**How to complete this task**
Transcribe word for word the lines below from the line with "Proposal 24: [81,443,115,471]" through the line with "Olic: [240,573,269,602] ->", ends included.

(Dataset excerpts)
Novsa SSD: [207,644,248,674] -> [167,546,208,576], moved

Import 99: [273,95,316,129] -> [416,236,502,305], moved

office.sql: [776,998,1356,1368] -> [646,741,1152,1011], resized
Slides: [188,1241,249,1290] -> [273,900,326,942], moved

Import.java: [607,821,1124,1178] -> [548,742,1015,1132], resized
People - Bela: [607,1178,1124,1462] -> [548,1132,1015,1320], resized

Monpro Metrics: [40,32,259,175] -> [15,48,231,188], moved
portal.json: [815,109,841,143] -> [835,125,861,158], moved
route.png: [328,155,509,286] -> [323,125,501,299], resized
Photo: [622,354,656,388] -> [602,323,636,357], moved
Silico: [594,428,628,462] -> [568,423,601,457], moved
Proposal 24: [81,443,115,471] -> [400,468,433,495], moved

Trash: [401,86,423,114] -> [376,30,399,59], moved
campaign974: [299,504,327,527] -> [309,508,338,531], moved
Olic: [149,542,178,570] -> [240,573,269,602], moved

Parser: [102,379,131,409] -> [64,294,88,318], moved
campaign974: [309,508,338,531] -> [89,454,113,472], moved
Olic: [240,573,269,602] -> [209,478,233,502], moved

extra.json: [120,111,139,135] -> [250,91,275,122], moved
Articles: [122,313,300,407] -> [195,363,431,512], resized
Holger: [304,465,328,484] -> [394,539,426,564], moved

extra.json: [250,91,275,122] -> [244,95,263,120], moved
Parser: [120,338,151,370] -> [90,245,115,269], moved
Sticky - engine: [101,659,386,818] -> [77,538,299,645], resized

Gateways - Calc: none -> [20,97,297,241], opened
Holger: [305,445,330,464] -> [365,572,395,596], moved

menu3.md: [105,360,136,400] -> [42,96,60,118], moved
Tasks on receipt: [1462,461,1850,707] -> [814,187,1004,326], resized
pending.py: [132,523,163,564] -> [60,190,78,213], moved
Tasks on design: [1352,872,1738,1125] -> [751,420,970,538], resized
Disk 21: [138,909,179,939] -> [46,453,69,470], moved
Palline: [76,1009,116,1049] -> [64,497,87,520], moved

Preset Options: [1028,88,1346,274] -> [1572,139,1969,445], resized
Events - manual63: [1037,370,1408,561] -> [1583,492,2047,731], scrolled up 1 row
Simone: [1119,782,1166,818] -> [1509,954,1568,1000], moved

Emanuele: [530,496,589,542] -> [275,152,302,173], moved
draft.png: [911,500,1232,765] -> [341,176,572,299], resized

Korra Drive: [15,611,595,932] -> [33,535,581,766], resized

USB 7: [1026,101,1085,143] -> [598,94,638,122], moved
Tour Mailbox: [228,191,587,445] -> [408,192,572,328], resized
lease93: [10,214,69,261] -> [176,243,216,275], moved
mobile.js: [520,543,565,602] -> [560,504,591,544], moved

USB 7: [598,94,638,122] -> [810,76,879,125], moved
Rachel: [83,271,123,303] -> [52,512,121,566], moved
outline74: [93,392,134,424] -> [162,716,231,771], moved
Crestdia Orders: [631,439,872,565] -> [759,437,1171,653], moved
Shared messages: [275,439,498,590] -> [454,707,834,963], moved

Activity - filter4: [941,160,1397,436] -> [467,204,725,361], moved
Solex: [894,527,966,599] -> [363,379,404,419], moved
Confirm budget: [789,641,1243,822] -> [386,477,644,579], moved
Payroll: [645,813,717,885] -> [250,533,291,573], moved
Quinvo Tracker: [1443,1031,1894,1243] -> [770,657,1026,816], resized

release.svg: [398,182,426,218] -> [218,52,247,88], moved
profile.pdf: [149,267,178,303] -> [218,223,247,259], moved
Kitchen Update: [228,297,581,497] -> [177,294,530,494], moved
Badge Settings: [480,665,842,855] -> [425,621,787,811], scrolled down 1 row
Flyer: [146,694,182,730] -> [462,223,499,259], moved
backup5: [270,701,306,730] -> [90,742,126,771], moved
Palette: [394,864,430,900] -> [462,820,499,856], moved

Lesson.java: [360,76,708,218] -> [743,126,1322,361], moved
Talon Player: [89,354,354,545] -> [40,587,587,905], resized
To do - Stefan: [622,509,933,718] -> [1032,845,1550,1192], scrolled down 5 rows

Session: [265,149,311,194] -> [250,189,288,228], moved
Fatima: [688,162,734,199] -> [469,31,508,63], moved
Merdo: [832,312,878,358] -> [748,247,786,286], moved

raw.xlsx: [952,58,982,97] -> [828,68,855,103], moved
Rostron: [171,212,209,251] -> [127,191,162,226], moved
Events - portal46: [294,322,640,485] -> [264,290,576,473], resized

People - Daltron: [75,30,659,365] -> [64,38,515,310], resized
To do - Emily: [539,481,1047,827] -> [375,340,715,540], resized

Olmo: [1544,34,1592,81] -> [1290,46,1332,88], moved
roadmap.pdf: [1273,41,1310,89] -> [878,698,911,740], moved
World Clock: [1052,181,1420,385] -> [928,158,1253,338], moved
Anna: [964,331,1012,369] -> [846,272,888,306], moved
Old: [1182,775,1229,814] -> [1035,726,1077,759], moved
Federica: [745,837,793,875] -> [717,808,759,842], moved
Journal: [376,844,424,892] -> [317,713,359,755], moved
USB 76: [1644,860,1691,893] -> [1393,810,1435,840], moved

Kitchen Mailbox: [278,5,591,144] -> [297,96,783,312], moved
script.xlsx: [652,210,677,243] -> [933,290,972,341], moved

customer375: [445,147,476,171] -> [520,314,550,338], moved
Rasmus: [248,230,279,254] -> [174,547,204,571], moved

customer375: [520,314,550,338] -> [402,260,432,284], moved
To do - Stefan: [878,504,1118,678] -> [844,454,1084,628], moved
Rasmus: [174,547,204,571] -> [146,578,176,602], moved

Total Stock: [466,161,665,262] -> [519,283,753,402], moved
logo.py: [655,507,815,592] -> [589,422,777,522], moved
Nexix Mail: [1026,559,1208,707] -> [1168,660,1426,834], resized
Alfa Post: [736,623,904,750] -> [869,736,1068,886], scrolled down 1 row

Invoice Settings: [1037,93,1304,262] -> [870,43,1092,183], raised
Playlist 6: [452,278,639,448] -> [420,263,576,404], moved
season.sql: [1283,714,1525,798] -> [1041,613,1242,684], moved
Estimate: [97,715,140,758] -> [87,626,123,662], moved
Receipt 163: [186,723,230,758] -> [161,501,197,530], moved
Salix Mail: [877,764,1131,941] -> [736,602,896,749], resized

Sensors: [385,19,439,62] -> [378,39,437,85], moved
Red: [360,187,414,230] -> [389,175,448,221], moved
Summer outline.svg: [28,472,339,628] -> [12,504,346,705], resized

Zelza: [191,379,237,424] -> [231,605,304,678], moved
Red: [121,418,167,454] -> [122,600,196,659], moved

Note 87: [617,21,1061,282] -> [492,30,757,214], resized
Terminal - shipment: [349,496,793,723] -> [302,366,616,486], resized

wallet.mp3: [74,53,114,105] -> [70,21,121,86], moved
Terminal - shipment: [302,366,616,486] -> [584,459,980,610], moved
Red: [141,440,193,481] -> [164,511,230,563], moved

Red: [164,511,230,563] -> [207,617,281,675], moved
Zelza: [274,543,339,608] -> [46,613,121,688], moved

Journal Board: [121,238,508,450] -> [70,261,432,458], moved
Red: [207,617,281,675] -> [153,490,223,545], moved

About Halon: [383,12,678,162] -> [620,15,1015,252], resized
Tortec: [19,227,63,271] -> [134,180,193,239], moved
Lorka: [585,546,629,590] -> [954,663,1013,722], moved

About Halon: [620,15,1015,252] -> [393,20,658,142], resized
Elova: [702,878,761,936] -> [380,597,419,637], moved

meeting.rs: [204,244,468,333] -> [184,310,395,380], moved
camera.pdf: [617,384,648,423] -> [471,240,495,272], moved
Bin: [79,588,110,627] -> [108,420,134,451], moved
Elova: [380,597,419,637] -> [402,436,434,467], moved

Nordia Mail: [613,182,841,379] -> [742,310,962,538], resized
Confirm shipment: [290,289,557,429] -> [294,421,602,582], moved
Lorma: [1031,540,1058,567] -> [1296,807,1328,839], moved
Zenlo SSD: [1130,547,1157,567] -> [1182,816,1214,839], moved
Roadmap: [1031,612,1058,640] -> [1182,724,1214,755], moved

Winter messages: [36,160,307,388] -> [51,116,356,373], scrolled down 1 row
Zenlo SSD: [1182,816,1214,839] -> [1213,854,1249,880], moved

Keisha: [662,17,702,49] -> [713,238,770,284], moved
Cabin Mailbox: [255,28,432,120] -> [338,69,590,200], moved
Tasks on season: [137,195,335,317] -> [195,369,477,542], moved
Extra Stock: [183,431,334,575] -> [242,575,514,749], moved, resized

**Final answer**
Proposal 24: [81,443,115,471] -> [400,468,433,495], moved

Trash: [401,86,423,114] -> [376,30,399,59], moved
campaign974: [299,504,327,527] -> [309,508,338,531], moved
Olic: [149,542,178,570] -> [240,573,269,602], moved

Parser: [102,379,131,409] -> [64,294,88,318], moved
campaign974: [309,508,338,531] -> [89,454,113,472], moved
Olic: [240,573,269,602] -> [209,478,233,502], moved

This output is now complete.